Task requirements → For this exercise, repeat the records below exactly and omit every picture.

Records from a data source
++++++++++

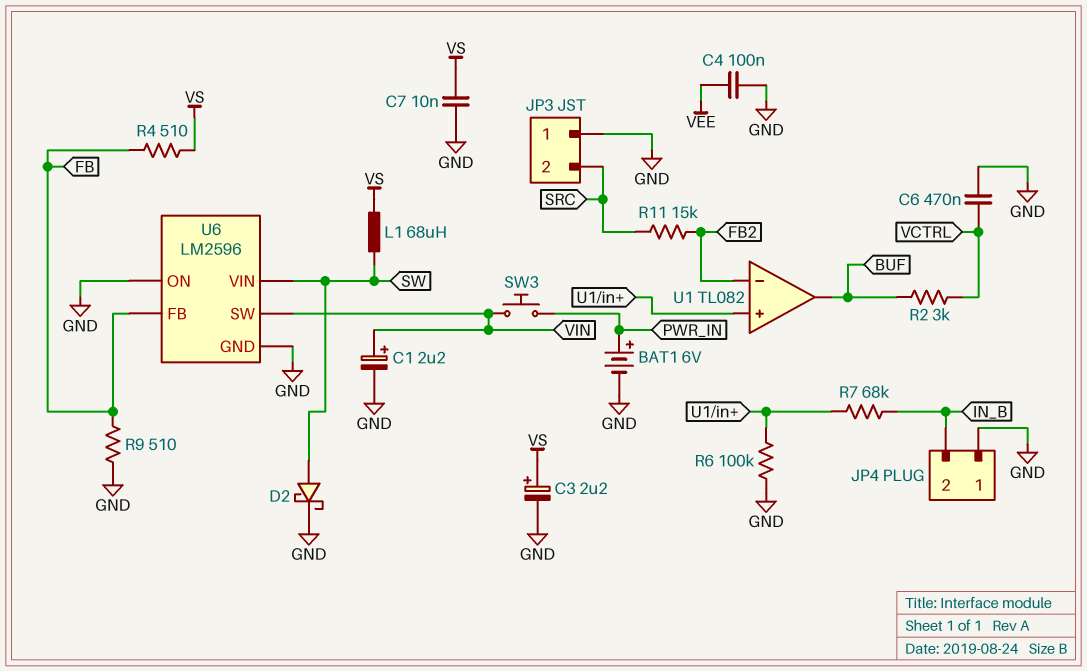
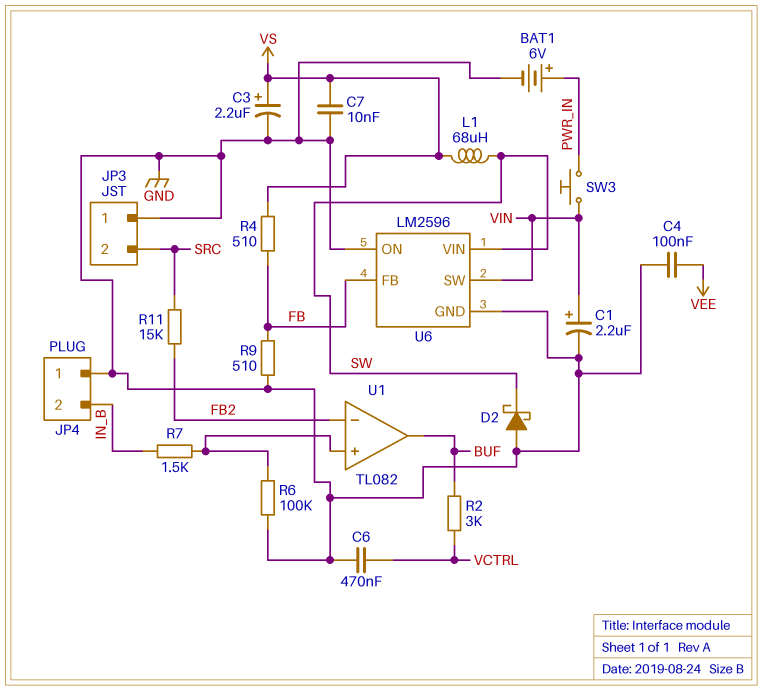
D2: schottky (A SW, K GND) -> schottky (A GND, K SW)
R7: 68k (IN_B, U1/in+) -> 1.5k (IN_B, U1/in+)

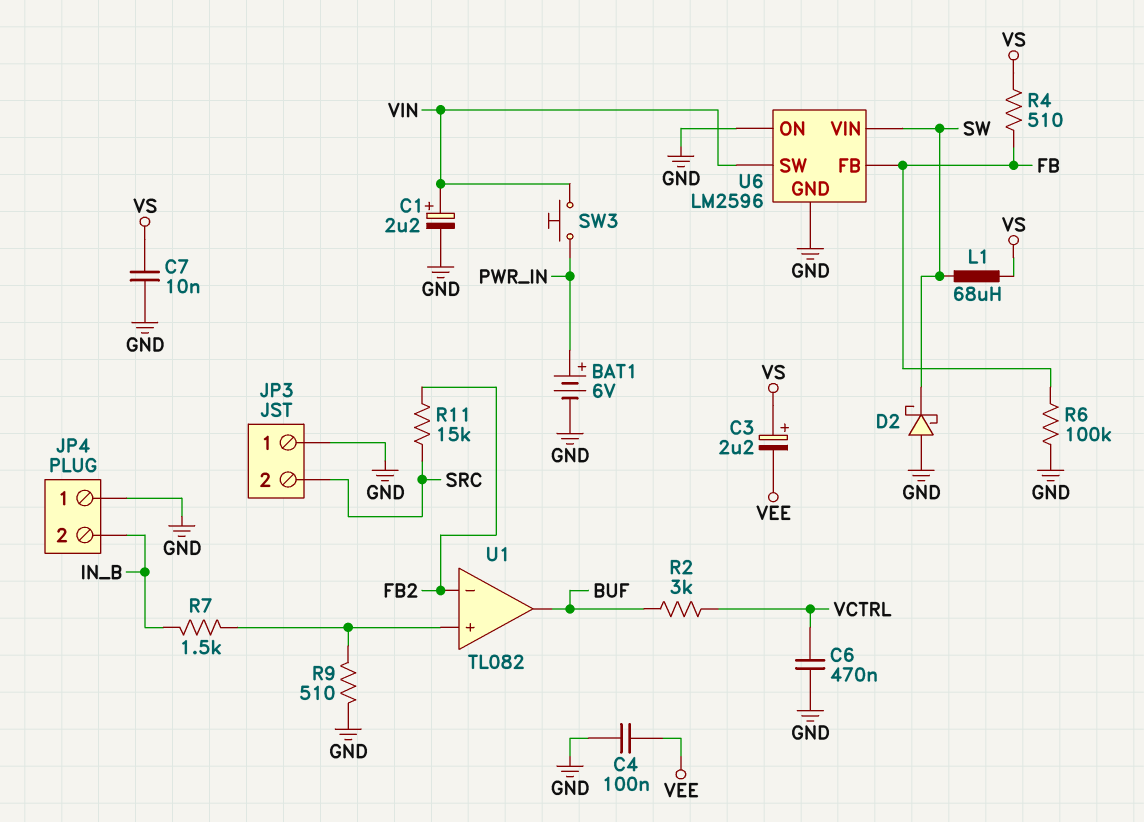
C3: 2.2uF (plus VS, minus GND) -> 2.2uF (plus VS, minus VEE)
R6: 100k (GND, U1/in+) -> 100k (FB, GND)
R9: 510 (FB, GND) -> 510 (GND, U1/in+)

++++++++++

Expected answer →
D2: schottky (A SW, K GND) -> schottky (A GND, K SW)
R7: 68k (IN_B, U1/in+) -> 1.5k (IN_B, U1/in+)

C3: 2.2uF (plus VS, minus GND) -> 2.2uF (plus VS, minus VEE)
R6: 100k (GND, U1/in+) -> 100k (FB, GND)
R9: 510 (FB, GND) -> 510 (GND, U1/in+)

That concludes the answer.